_INFORMATION_.
● ● ● ● ●
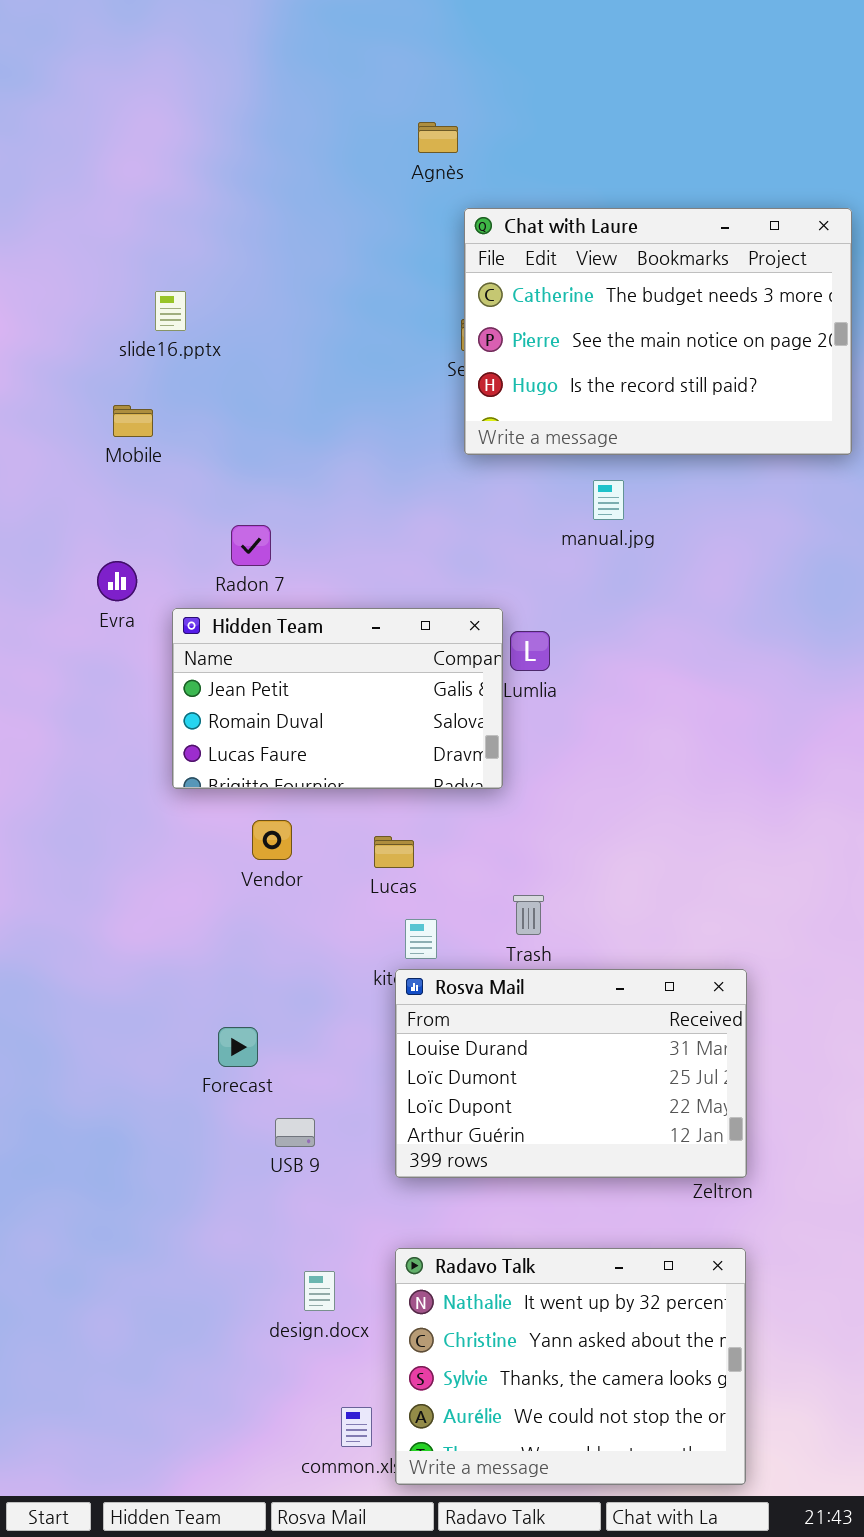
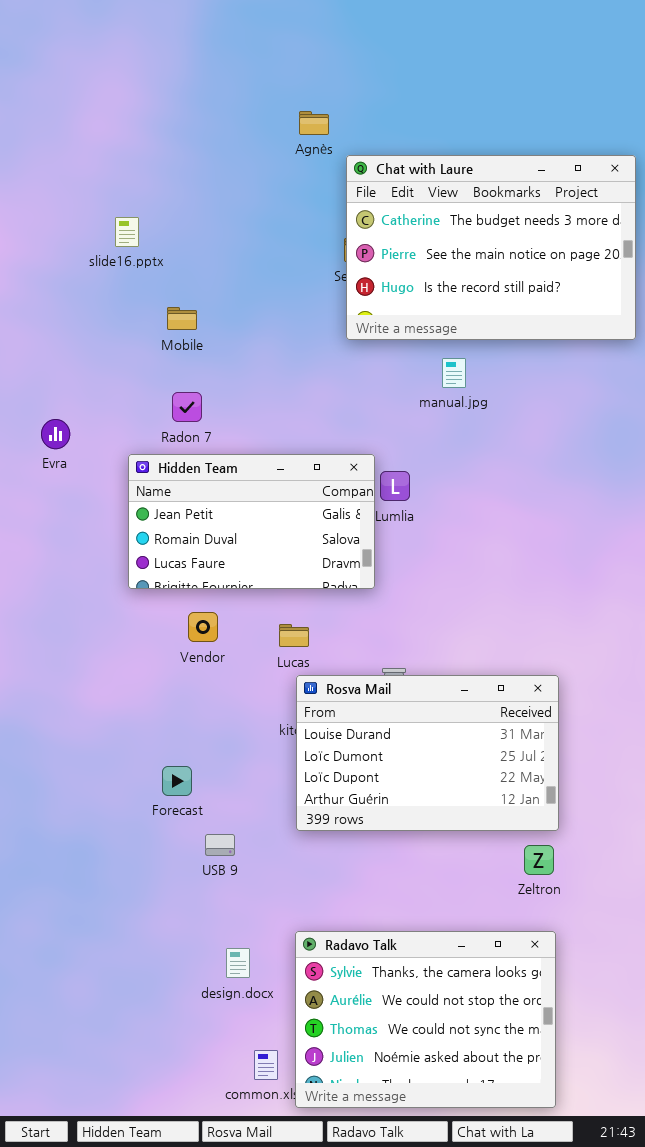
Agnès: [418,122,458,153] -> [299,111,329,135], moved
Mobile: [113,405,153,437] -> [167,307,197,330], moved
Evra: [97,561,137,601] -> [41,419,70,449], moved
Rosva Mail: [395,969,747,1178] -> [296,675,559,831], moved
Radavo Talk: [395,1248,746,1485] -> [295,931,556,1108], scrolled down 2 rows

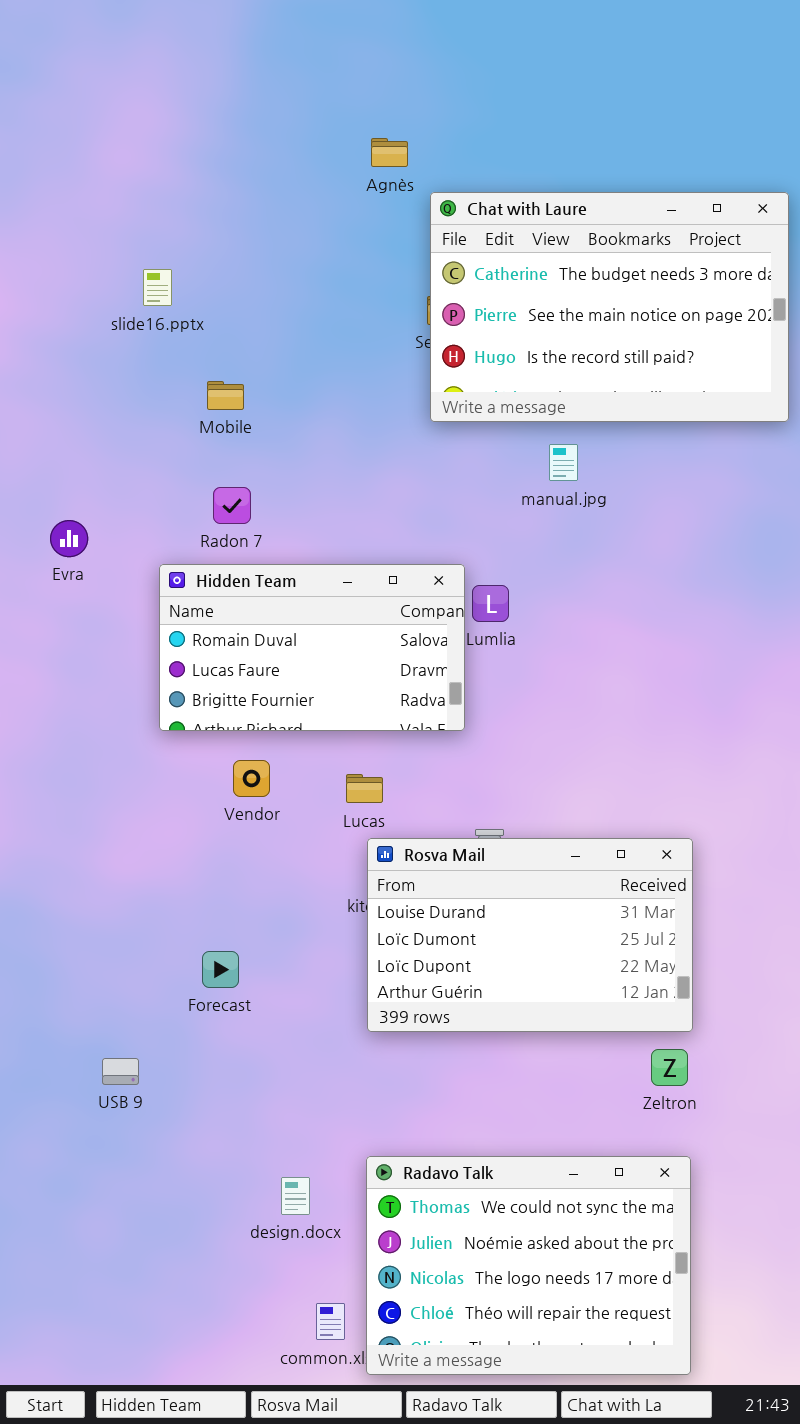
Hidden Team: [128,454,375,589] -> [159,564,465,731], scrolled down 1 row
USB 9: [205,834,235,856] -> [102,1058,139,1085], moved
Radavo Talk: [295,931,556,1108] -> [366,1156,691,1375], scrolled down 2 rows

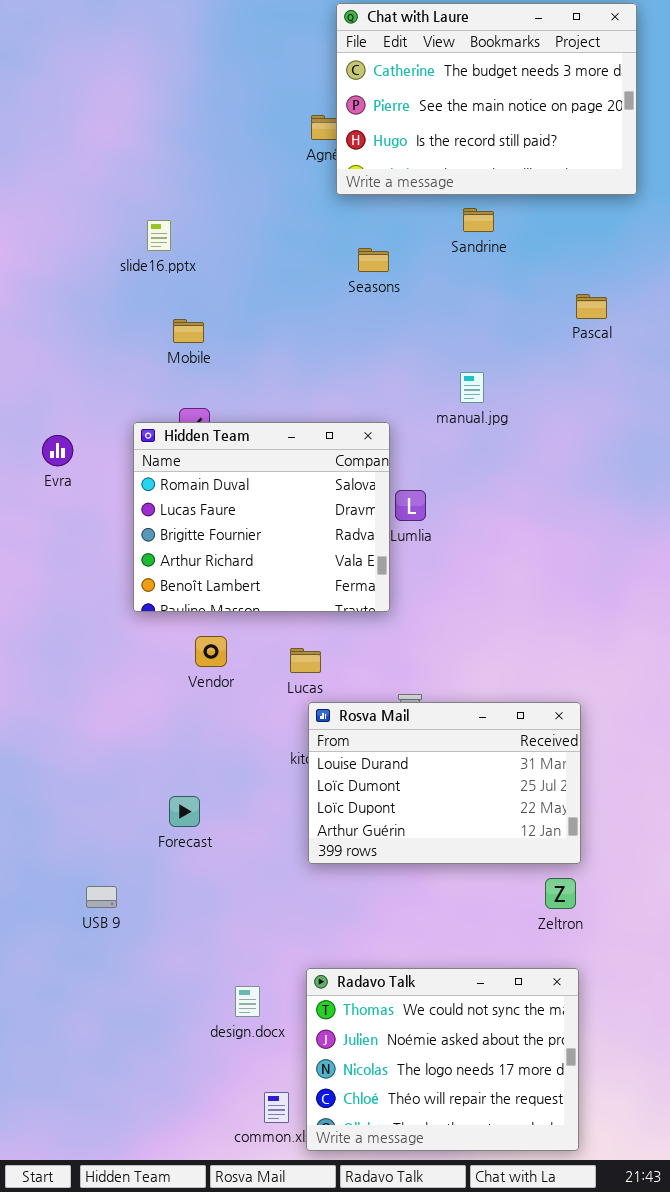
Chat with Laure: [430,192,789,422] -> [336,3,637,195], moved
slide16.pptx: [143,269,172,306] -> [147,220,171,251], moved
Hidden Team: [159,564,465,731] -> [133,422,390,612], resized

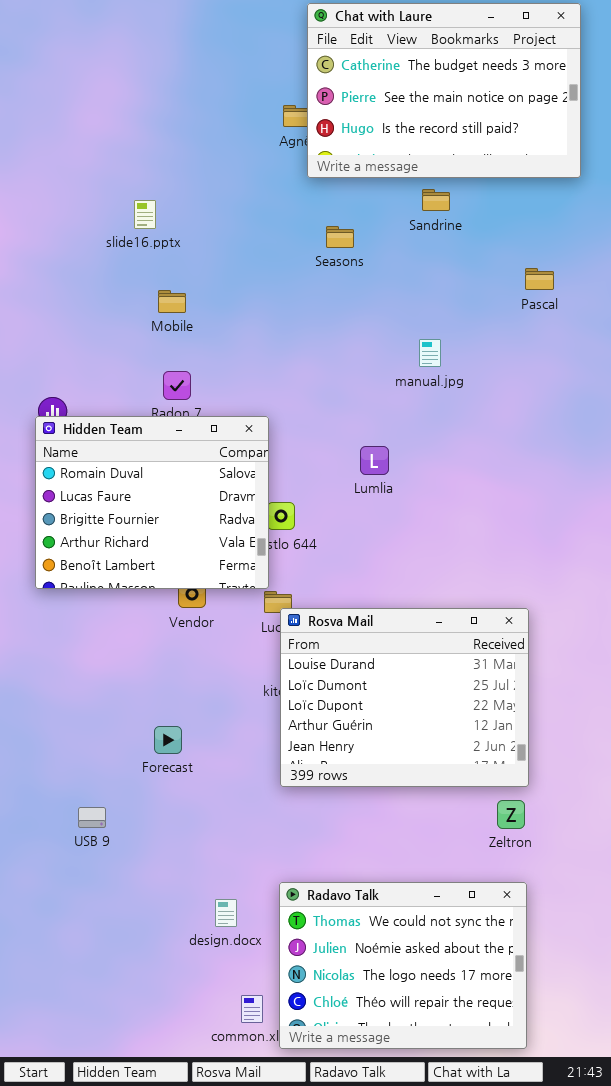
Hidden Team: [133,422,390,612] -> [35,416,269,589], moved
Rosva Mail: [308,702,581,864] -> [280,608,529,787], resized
● ● ● ● ●
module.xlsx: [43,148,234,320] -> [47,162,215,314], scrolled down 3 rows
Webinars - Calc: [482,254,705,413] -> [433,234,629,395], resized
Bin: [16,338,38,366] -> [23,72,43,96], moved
● ● ● ● ●
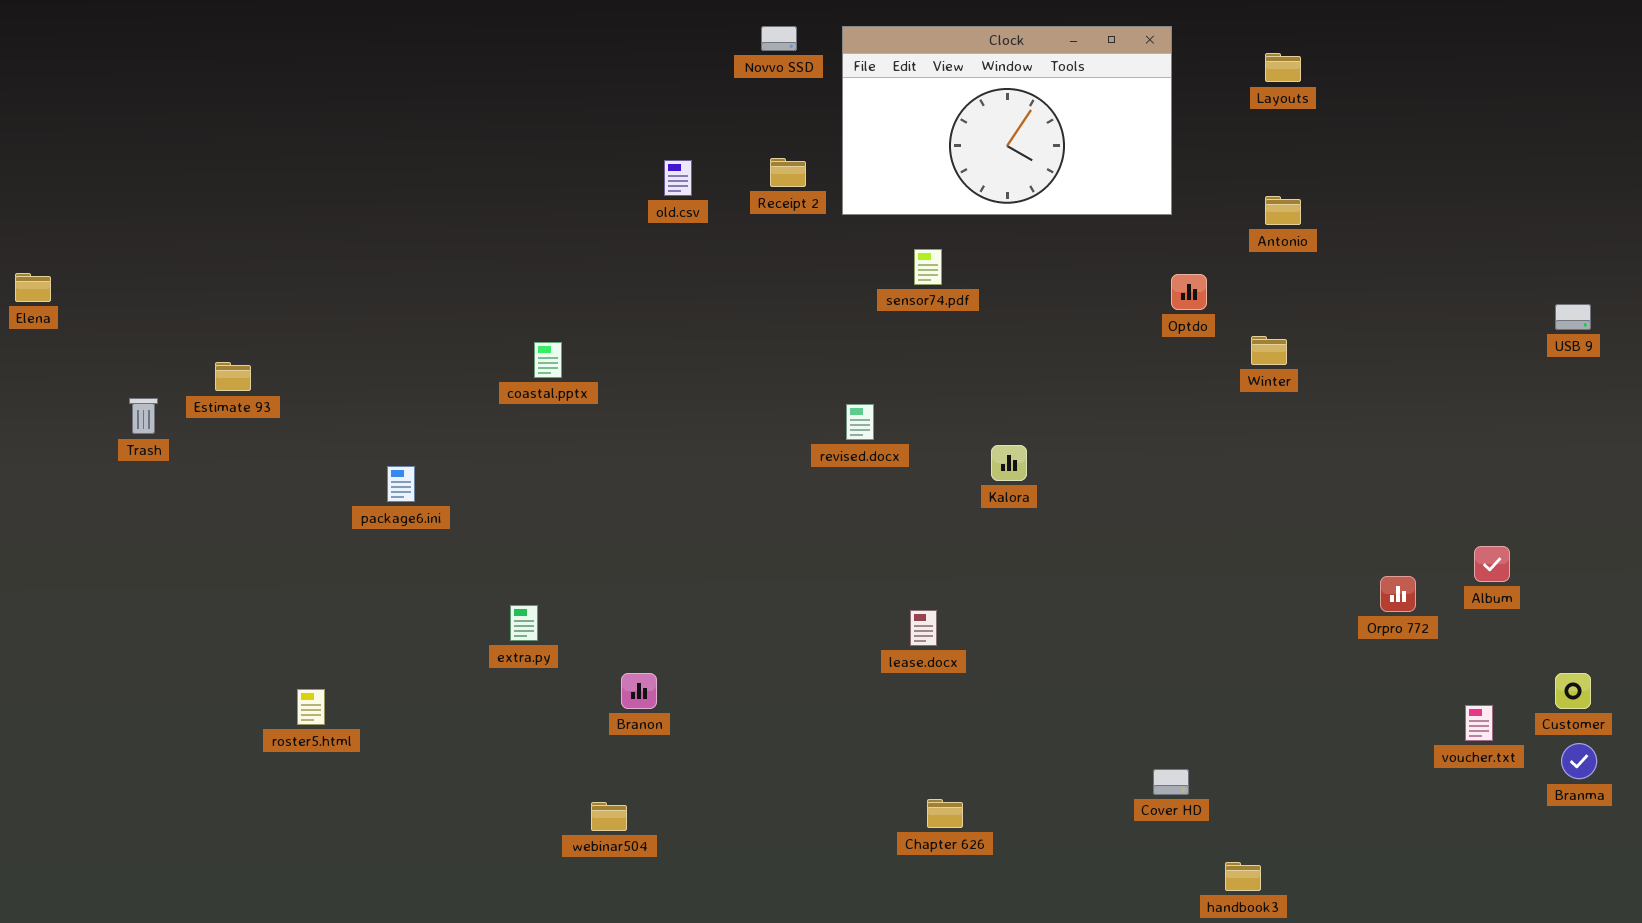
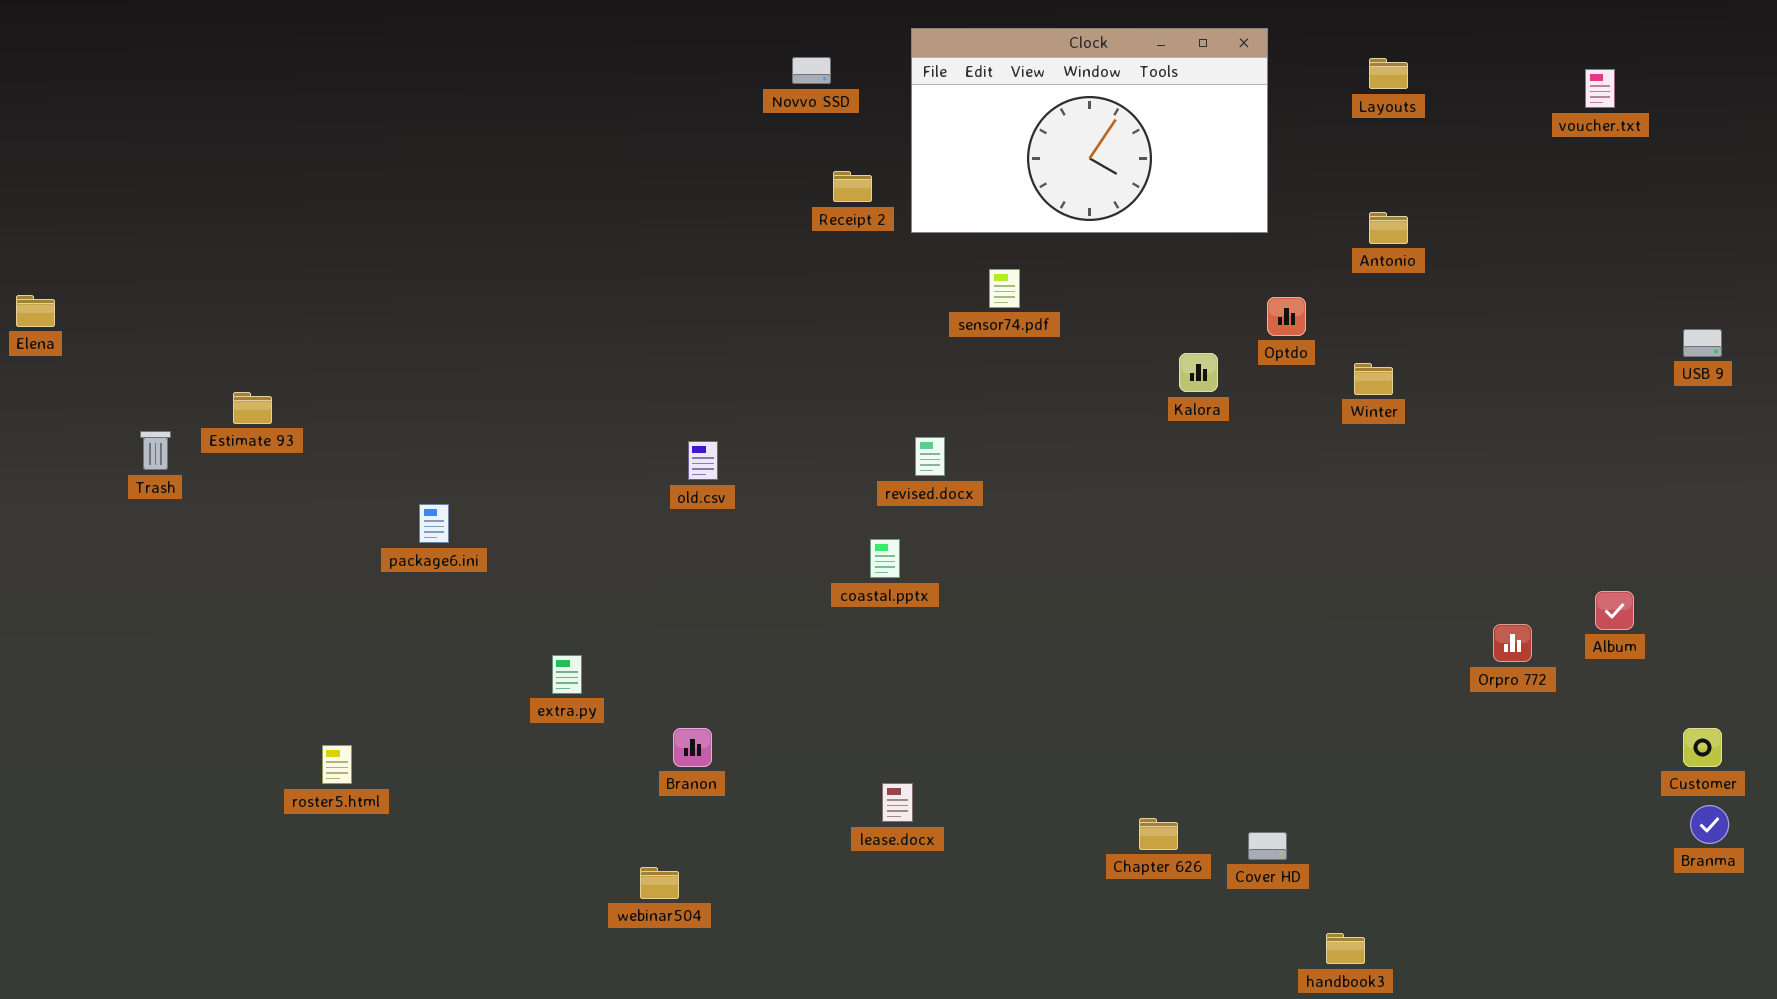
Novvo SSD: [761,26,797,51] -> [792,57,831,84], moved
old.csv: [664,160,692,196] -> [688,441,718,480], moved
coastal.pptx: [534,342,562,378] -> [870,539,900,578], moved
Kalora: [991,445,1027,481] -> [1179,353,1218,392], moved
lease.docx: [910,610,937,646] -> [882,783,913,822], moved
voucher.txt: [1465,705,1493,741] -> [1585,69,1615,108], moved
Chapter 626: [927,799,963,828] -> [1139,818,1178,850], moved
● ● ● ● ●
_INSTRUCTIONS FOR THE TASK_.
Reproduce the entries exactly, from the line with "Rosva Mail: [395,969,747,1178]" to the line with "USB 9: [205,834,235,856]", both lines included, keeping no pictures.

_SOLUTION FOR THIS EXERCISE_.
Rosva Mail: [395,969,747,1178] -> [296,675,559,831], moved
Radavo Talk: [395,1248,746,1485] -> [295,931,556,1108], scrolled down 2 rows

Hidden Team: [128,454,375,589] -> [159,564,465,731], scrolled down 1 row
USB 9: [205,834,235,856] -> [102,1058,139,1085], moved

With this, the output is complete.